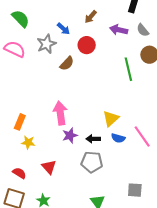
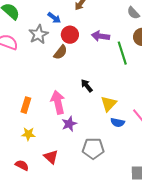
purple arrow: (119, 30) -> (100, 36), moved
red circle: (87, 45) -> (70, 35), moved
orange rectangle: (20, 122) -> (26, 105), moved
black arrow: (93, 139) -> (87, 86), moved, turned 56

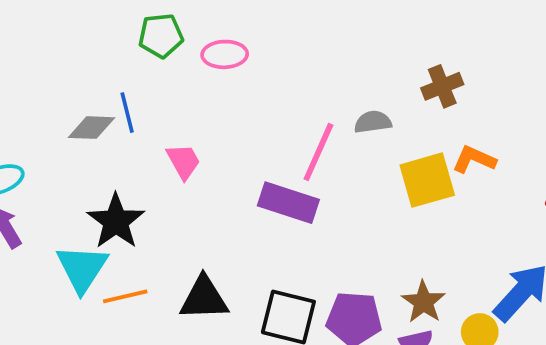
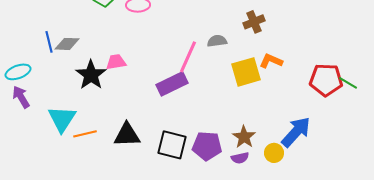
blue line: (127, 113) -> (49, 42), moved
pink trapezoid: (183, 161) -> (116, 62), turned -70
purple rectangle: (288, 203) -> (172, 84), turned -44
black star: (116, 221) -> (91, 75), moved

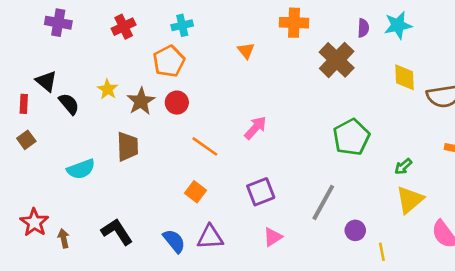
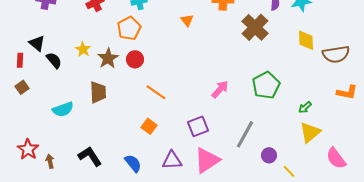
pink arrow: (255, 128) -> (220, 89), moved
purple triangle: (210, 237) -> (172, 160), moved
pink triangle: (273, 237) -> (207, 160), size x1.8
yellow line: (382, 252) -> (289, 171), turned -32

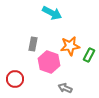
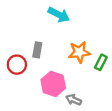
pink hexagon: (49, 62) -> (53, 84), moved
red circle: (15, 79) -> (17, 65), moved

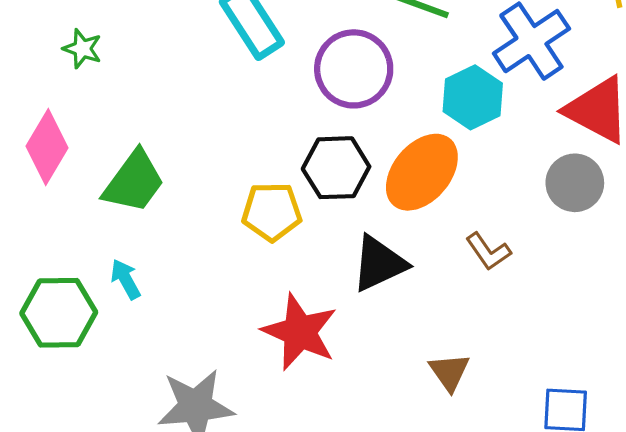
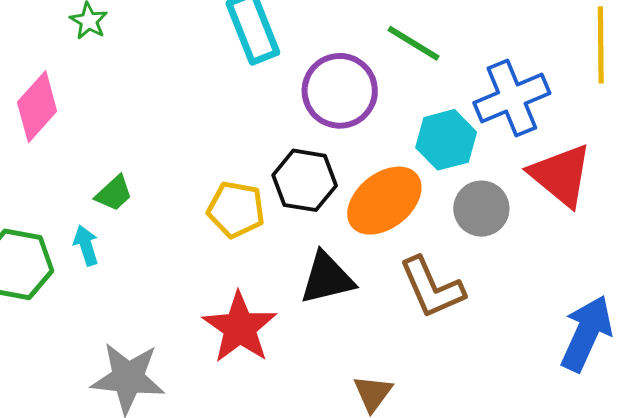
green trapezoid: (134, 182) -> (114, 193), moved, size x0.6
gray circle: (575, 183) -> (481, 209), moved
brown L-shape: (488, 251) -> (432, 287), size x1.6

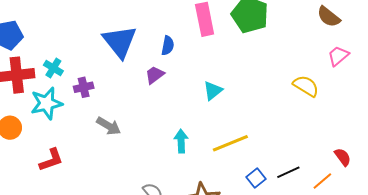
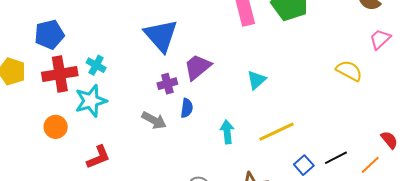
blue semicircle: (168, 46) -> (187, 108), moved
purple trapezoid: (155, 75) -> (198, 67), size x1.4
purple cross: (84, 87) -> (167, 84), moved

## [What the exercise asks]
Would you return the whole listing above exactly as written, skipping any image?

## [The answer]
purple arrow: (119, 30) -> (100, 36), moved
red circle: (87, 45) -> (70, 35), moved
orange rectangle: (20, 122) -> (26, 105), moved
black arrow: (93, 139) -> (87, 86), moved, turned 56

blue line: (127, 113) -> (49, 42), moved
pink trapezoid: (183, 161) -> (116, 62), turned -70
purple rectangle: (288, 203) -> (172, 84), turned -44
black star: (116, 221) -> (91, 75), moved

pink arrow: (255, 128) -> (220, 89), moved
purple triangle: (210, 237) -> (172, 160), moved
pink triangle: (273, 237) -> (207, 160), size x1.8
yellow line: (382, 252) -> (289, 171), turned -32

pink hexagon: (49, 62) -> (53, 84), moved
red circle: (15, 79) -> (17, 65), moved

green trapezoid: (134, 182) -> (114, 193), moved, size x0.6
gray circle: (575, 183) -> (481, 209), moved
brown L-shape: (488, 251) -> (432, 287), size x1.6

blue semicircle: (168, 46) -> (187, 108), moved
purple trapezoid: (155, 75) -> (198, 67), size x1.4
purple cross: (84, 87) -> (167, 84), moved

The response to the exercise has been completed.